→ **Instructions to follow**:
Lines before the one containing "OrangeColouredDinnerFork <206,466> =>" are left out; that line and all after it, through the end of the records, must be transcribed exactly.

(Given information)

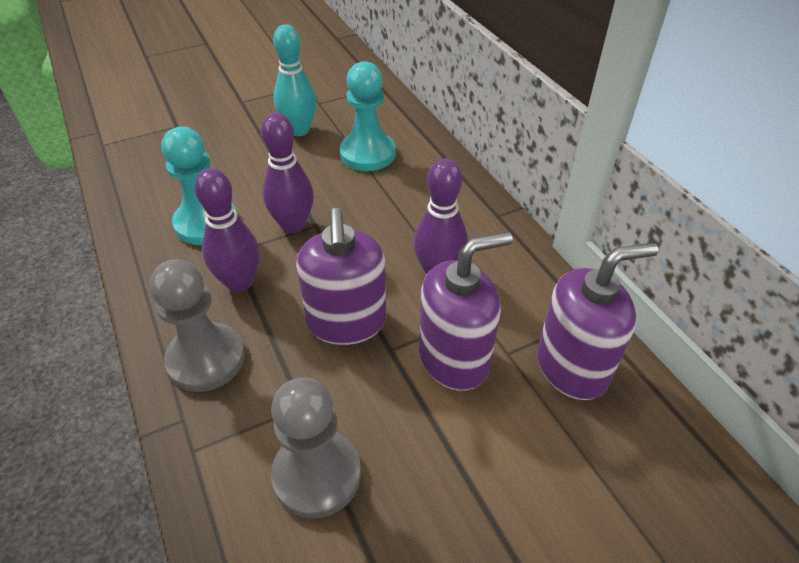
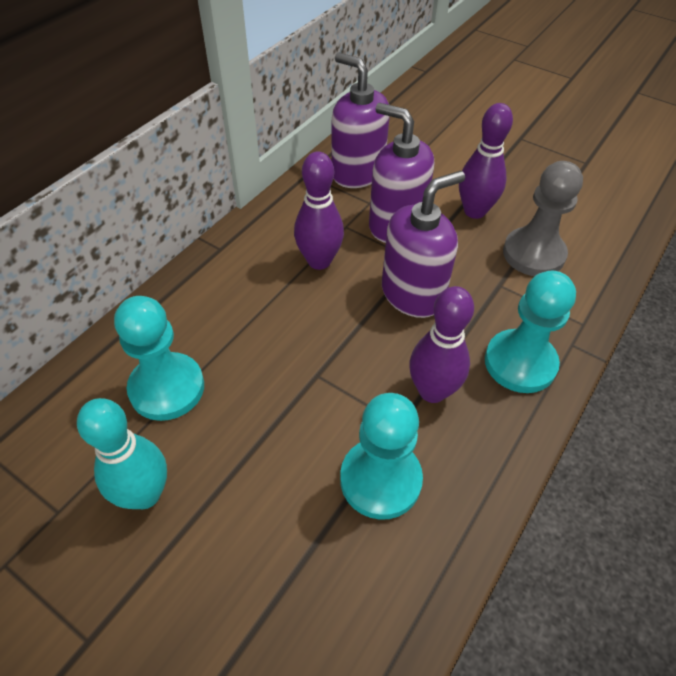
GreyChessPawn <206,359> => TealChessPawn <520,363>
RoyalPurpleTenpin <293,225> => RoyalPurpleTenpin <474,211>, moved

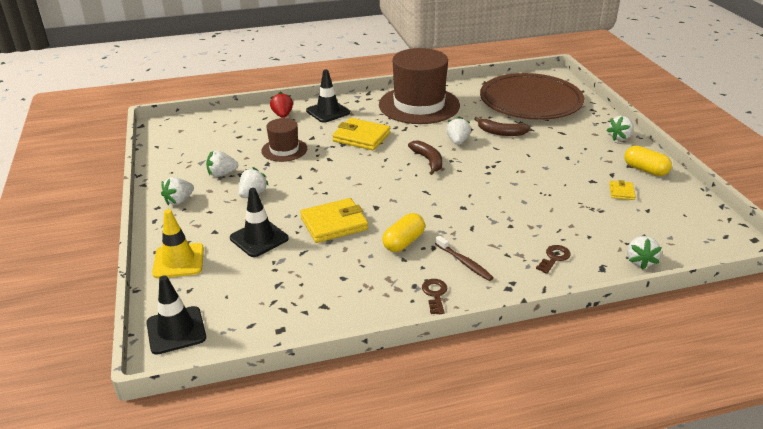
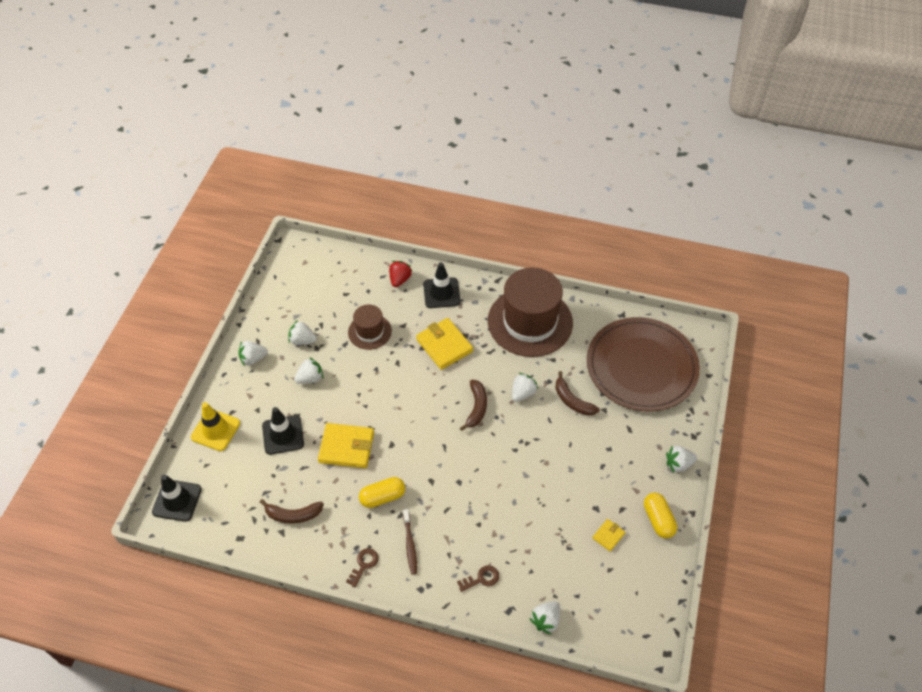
nothing => RussetBanana <293,515>

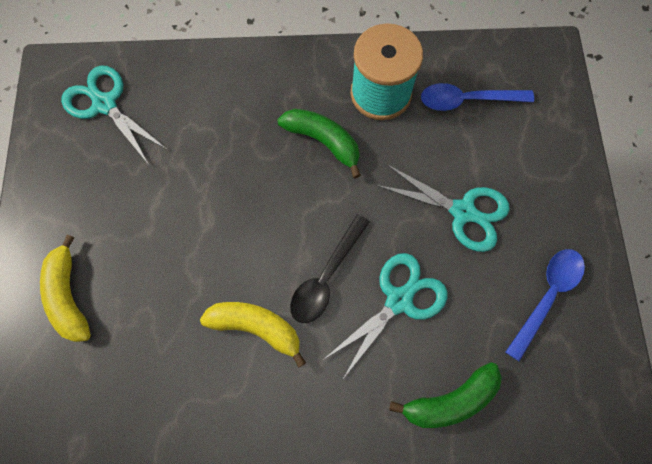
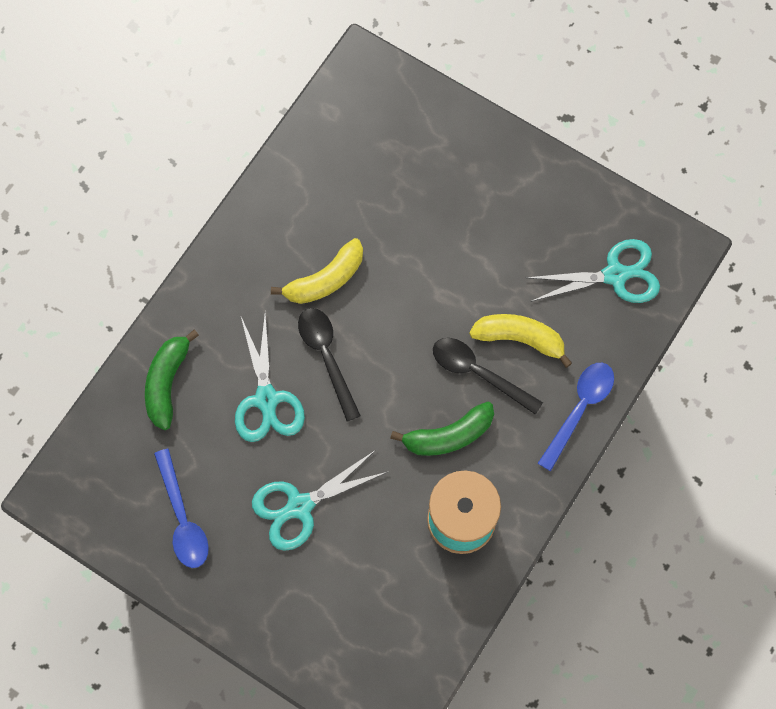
YellowBanana <69,295> => YellowBanana <520,338>, moved
CobaltTeaspoon <466,100> => CobaltTeaspoon <579,409>, moved
nothing => JetBlackTeaspoon <478,373>

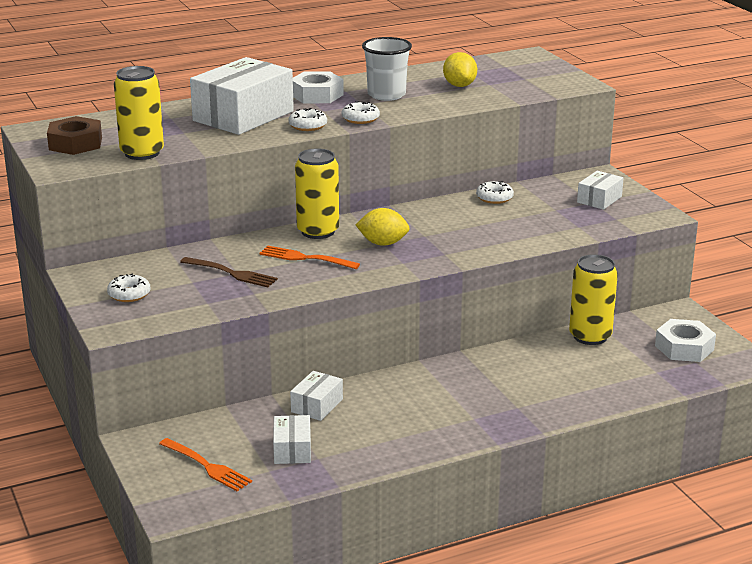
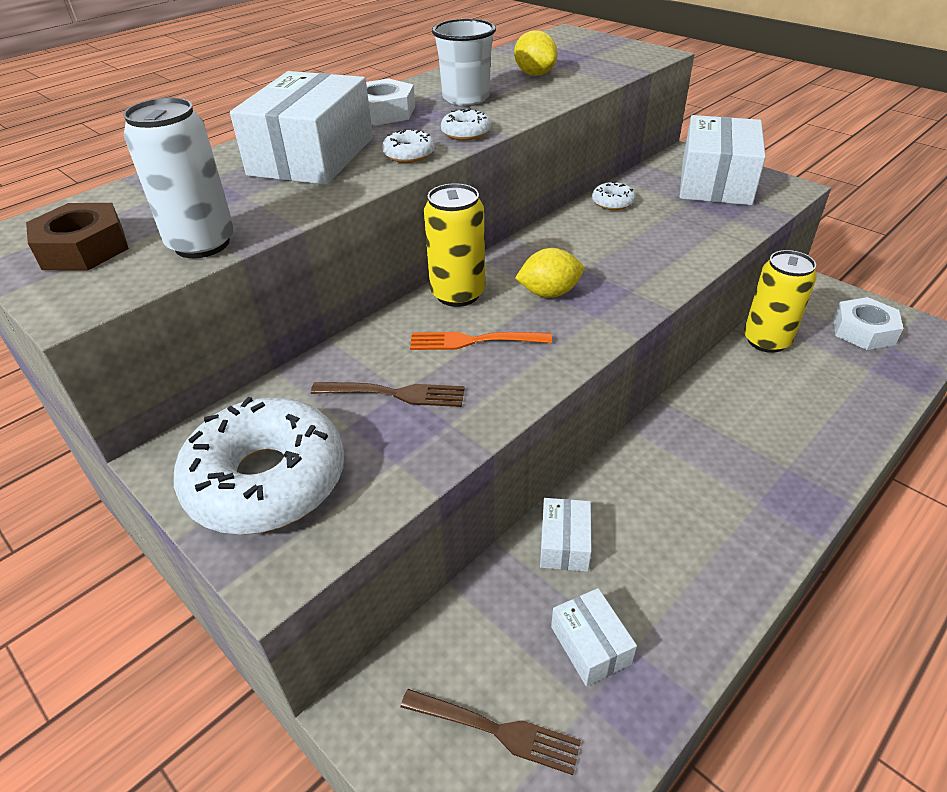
PureWhiteDoughnut <129,294> => PureWhiteDoughnut <266,480>, x2.38
YellowCan <142,153> => PureWhiteCan <202,244>
OrangeColouredDinnerFork <206,466> => RussetDinnerFork <494,730>
PureWhitePackage <599,199> => PureWhitePackage <715,182>, x2.06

(End Given information)

→ **Solution**:
OrangeColouredDinnerFork <206,466> => RussetDinnerFork <494,730>
PureWhitePackage <599,199> => PureWhitePackage <715,182>, x2.06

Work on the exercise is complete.